(WHAT THE TASK ASKS): Two lines in the data below mark the range: the one with "white marker: 1 -> 0" and the one with "yellow flashlight: 10 -> 13". Return both, along with every line between them, exactly.

(DATA):

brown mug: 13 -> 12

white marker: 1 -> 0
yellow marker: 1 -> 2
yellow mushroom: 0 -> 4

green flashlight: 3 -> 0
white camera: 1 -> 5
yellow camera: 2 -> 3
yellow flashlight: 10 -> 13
==
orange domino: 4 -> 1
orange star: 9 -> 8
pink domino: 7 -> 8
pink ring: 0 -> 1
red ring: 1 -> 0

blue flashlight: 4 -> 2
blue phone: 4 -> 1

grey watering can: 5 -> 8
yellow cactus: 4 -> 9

(RESULT OF THE EXERCISE):
white marker: 1 -> 0
yellow marker: 1 -> 2
yellow mushroom: 0 -> 4

green flashlight: 3 -> 0
white camera: 1 -> 5
yellow camera: 2 -> 3
yellow flashlight: 10 -> 13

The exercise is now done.